╭─ Supplied entries
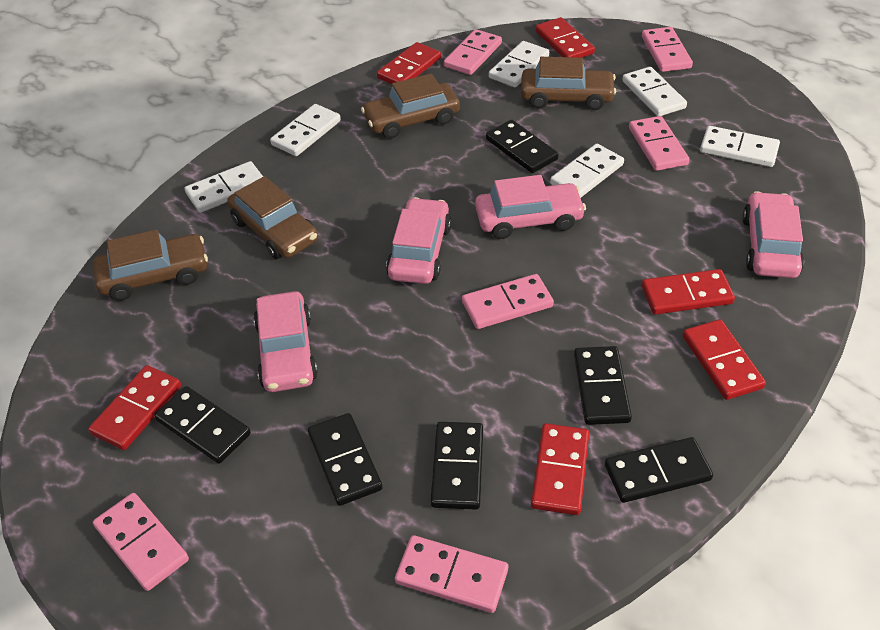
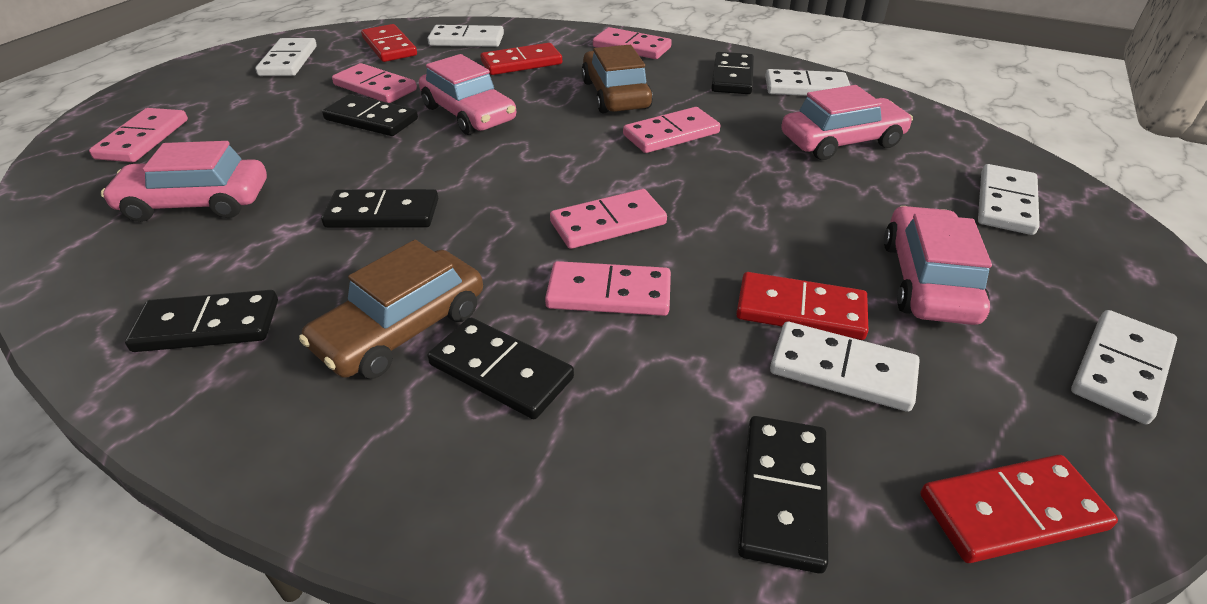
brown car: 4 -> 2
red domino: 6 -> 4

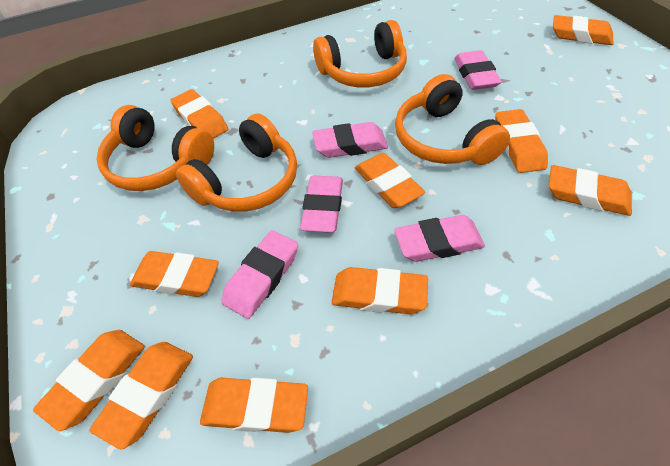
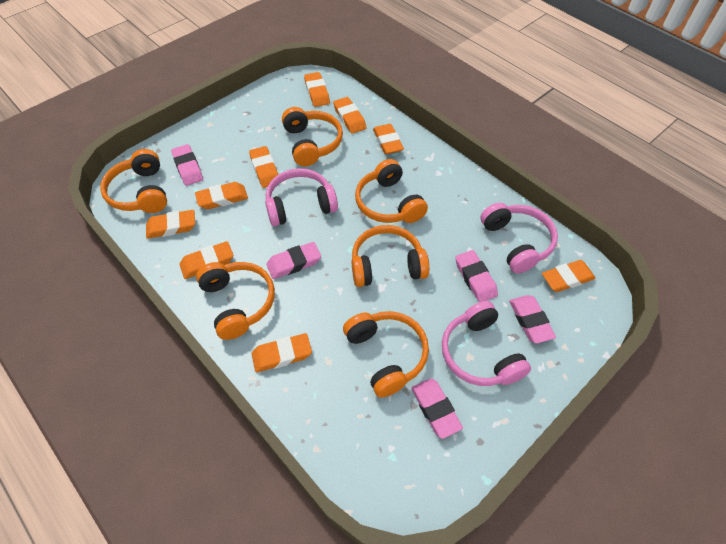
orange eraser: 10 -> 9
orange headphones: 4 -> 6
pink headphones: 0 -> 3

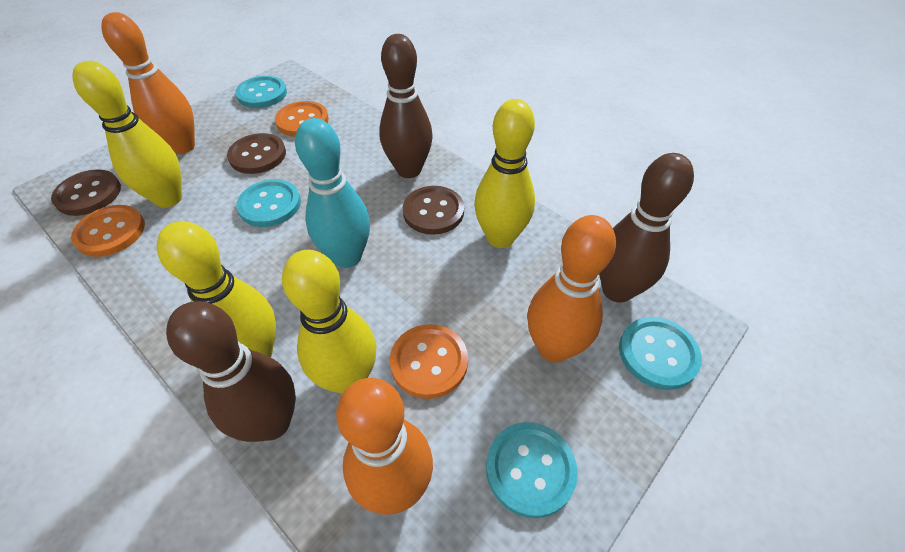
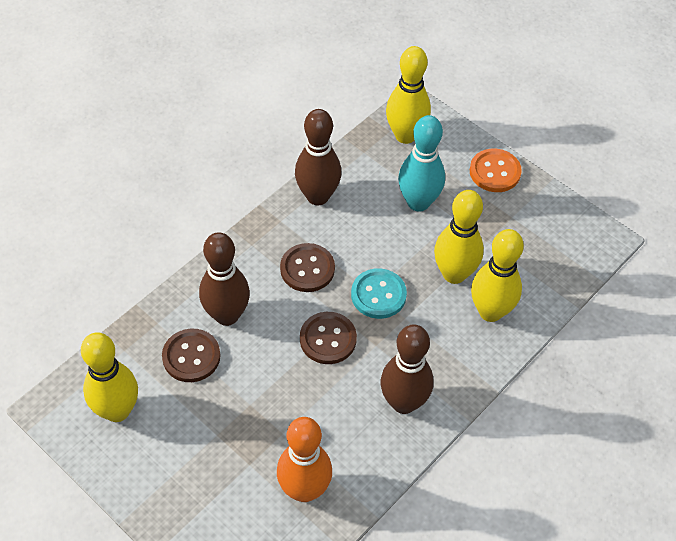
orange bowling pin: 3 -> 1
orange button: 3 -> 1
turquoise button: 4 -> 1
╰─
- _What the task asks_: For the string "headphones", filter the data and copy out each line where it occurs.

- _Written reply_:
orange headphones: 4 -> 6
pink headphones: 0 -> 3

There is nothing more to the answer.